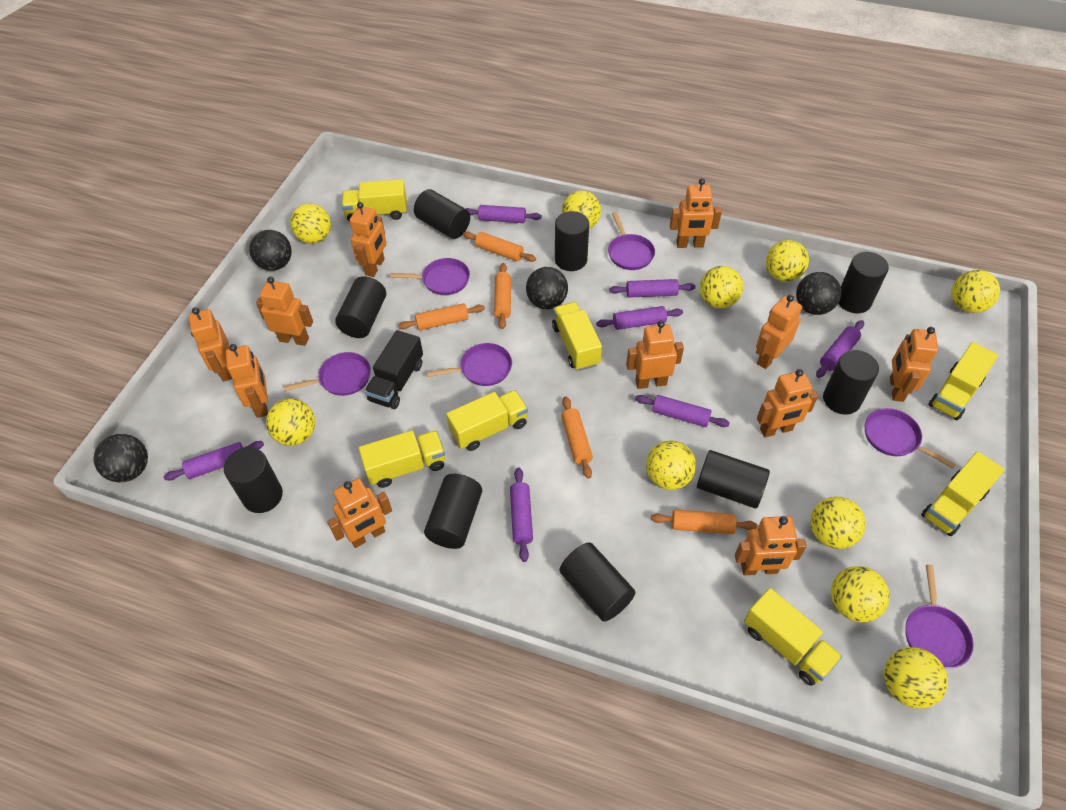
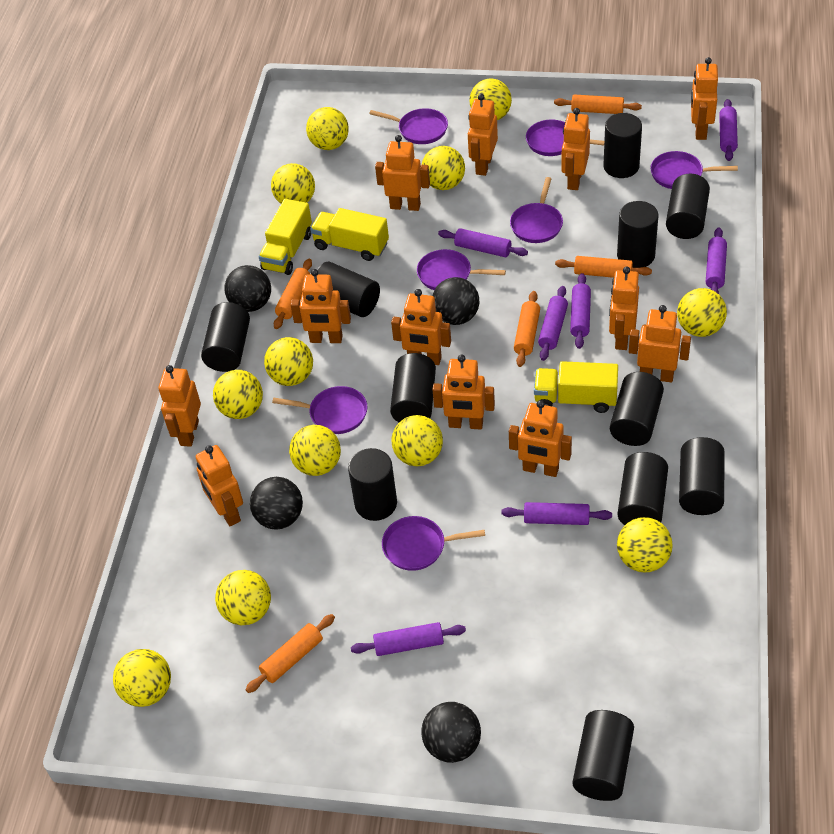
black cylinder: 9 -> 11
black truck: 1 -> 0
orange robot: 11 -> 12
purple pan: 6 -> 7
yellow ball: 10 -> 12
yellow truck: 7 -> 3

## Problem to solve
Pictures aside, the material must be written out word for word.

## Task solution
black cylinder: 9 -> 11
black truck: 1 -> 0
orange robot: 11 -> 12
purple pan: 6 -> 7
yellow ball: 10 -> 12
yellow truck: 7 -> 3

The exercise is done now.